EXERCISE DETAILS: Output all the data exactly. Pictures do not belong in the copy.

SOURCE DATA:

%%

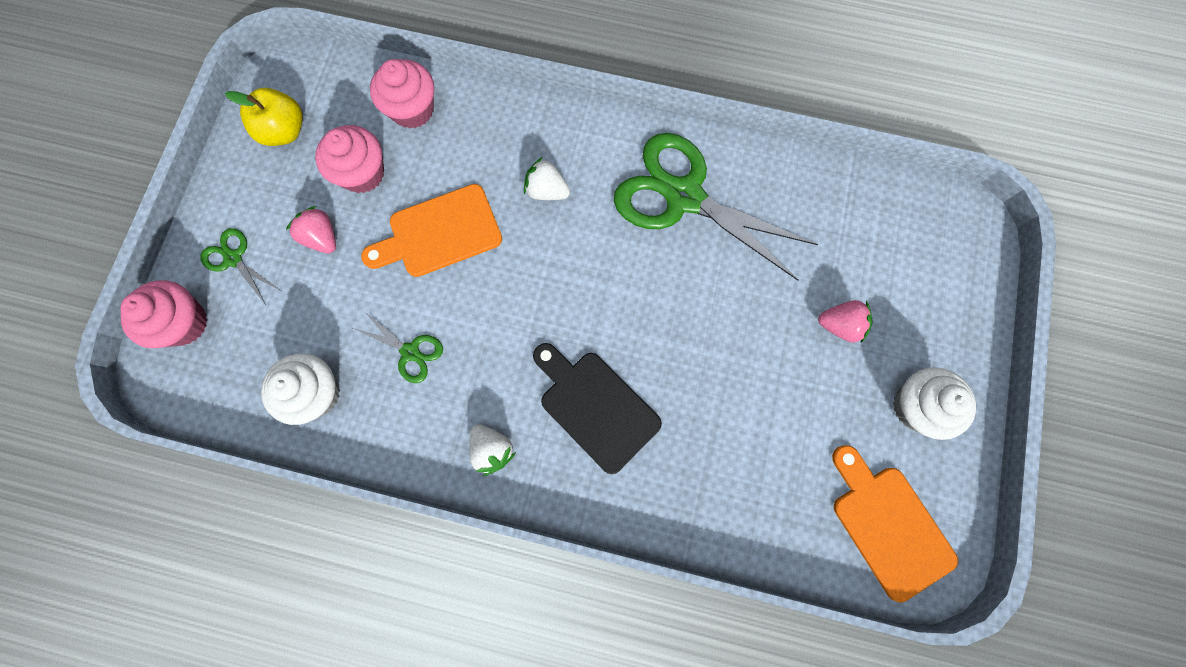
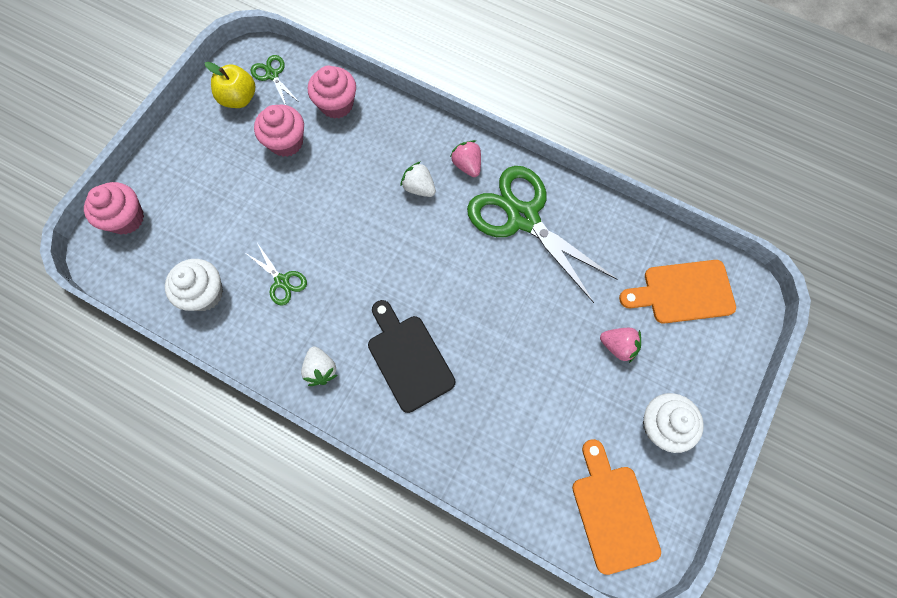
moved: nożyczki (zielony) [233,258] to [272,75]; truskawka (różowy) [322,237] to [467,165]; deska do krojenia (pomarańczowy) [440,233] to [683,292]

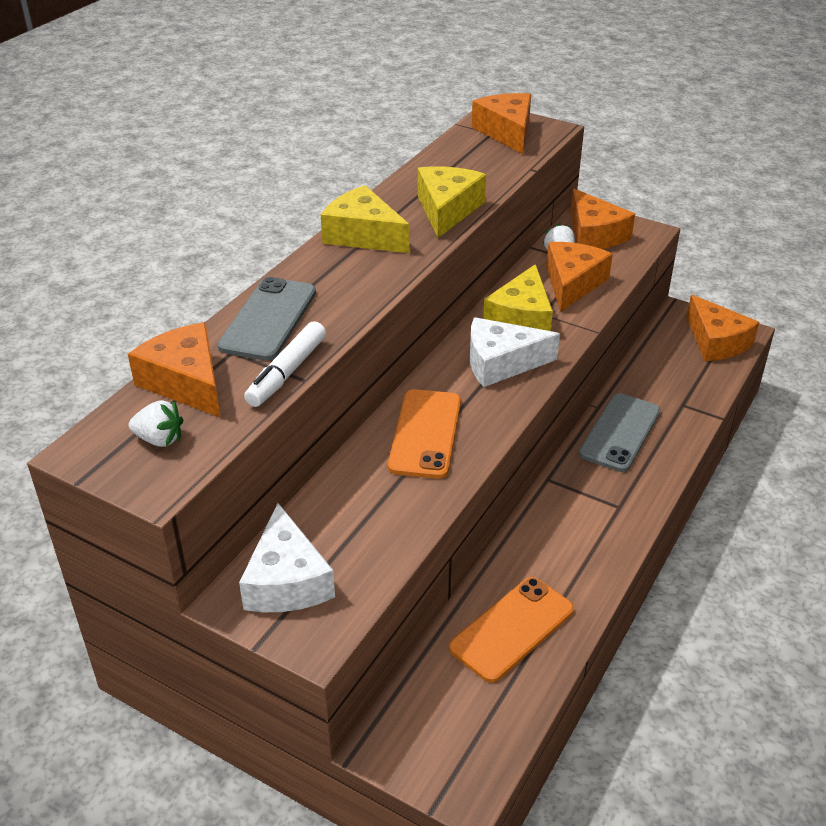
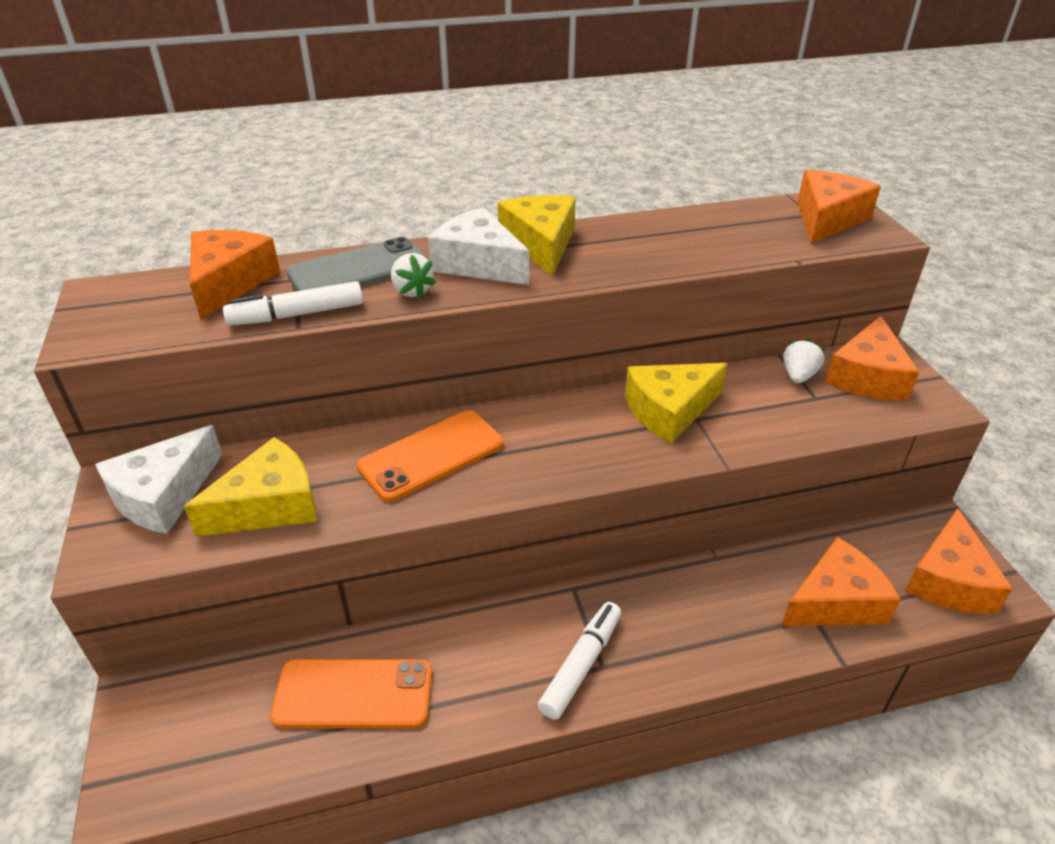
removed: telefon (szary) [620,432]
added: flamaster (biały) [581,665]
moved: truskawka (biały) [159,439] to [412,291]; ser (żółty) [447,210] to [269,505]; ser (biały) [501,363] to [478,264]; ser (pomarańczowy) [572,284] to [835,601]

%%

EXERCISE OUTPUT:
moved: nożyczki (zielony) [233,258] to [272,75]; truskawka (różowy) [322,237] to [467,165]; deska do krojenia (pomarańczowy) [440,233] to [683,292]

removed: telefon (szary) [620,432]
added: flamaster (biały) [581,665]
moved: truskawka (biały) [159,439] to [412,291]; ser (żółty) [447,210] to [269,505]; ser (biały) [501,363] to [478,264]; ser (pomarańczowy) [572,284] to [835,601]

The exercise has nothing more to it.